___ PROVIDED DATA ___

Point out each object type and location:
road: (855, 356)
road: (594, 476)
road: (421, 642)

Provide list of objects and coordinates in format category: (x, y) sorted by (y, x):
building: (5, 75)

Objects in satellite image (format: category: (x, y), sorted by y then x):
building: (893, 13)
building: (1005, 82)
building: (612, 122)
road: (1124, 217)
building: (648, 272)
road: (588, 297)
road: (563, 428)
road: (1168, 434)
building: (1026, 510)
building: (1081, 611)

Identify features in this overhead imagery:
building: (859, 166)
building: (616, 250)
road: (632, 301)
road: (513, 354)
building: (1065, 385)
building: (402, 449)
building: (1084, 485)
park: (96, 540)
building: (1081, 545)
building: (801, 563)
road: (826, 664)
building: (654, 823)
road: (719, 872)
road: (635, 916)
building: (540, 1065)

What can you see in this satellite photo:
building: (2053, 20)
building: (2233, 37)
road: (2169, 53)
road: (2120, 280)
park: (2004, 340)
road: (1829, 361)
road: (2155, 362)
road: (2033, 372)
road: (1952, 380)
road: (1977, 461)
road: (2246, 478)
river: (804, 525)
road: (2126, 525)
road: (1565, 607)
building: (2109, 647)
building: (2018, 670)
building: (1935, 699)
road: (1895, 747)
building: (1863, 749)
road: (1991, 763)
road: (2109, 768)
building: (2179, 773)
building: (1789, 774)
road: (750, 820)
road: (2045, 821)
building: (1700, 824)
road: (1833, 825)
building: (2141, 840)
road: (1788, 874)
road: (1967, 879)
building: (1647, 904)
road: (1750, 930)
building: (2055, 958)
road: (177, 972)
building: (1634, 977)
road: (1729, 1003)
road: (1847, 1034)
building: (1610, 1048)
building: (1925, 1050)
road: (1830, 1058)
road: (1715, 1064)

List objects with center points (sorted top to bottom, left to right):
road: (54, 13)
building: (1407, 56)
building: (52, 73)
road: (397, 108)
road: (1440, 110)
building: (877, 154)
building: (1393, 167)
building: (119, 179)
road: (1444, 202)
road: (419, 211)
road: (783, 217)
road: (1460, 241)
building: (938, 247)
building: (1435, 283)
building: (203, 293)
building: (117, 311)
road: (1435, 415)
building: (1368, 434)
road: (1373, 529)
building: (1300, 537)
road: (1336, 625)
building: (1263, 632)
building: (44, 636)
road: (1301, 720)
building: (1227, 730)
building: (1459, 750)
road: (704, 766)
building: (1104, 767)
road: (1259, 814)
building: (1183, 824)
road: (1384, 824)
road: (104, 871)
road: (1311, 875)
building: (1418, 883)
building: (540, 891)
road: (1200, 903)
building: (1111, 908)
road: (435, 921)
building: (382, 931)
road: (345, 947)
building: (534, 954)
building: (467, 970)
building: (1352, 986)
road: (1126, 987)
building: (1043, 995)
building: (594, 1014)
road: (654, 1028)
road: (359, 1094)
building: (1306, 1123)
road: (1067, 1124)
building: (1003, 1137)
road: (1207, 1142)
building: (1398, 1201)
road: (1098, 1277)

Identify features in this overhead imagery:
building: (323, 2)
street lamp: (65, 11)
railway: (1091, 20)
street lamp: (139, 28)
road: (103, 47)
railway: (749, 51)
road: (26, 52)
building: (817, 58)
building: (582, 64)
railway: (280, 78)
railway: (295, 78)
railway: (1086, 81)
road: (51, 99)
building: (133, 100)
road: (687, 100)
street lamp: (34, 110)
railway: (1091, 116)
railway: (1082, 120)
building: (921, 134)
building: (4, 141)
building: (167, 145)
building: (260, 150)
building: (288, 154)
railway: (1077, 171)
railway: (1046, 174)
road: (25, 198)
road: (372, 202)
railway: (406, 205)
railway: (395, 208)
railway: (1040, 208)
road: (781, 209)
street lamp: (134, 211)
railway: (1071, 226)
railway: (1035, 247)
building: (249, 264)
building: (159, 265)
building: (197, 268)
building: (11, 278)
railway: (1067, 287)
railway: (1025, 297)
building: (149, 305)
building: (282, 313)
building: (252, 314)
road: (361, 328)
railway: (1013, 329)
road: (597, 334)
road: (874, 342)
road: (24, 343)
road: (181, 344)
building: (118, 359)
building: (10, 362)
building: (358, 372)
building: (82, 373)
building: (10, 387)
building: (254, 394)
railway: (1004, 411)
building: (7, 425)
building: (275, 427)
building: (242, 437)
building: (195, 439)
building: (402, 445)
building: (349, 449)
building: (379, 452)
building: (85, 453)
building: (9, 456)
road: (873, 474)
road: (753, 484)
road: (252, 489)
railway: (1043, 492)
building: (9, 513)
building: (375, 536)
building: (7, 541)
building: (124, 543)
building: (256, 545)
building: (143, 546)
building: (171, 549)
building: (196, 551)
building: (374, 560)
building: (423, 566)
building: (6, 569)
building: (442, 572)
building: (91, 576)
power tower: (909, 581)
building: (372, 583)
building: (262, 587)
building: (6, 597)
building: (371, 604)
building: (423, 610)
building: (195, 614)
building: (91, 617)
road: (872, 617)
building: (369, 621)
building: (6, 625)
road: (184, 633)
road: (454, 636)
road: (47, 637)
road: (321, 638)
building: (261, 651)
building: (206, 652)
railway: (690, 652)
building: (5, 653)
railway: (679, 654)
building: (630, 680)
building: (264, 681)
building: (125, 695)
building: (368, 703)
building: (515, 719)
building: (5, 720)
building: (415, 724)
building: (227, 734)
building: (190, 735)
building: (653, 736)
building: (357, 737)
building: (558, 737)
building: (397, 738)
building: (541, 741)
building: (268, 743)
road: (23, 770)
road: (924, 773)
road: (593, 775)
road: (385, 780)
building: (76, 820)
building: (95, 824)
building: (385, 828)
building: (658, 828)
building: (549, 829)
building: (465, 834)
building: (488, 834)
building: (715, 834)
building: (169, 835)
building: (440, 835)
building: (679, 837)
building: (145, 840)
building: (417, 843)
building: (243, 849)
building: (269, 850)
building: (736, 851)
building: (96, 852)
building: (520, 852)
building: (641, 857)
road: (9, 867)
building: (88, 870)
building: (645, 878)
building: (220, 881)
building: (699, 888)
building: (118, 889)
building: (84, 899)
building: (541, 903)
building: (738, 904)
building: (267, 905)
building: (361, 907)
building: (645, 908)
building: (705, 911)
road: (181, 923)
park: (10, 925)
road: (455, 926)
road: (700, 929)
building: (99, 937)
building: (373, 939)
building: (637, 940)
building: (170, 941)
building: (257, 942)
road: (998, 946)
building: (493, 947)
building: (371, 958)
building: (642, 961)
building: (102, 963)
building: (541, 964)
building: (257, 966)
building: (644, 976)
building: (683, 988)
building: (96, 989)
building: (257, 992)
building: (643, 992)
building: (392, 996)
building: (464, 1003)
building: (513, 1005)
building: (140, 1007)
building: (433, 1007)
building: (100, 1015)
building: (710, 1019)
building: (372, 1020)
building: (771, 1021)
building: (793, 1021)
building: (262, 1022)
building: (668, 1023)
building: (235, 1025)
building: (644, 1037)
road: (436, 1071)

___

AIM OF THE EXERCISE:
Once you have located every line with the word "format" in the material above, list those lines.

OUTPUT FOR THIS TASK:
Provide list of objects and coordinates in format category: (x, y) sorted by (y, x):
Objects in satellite image (format: category: (x, y), sorted by y then x):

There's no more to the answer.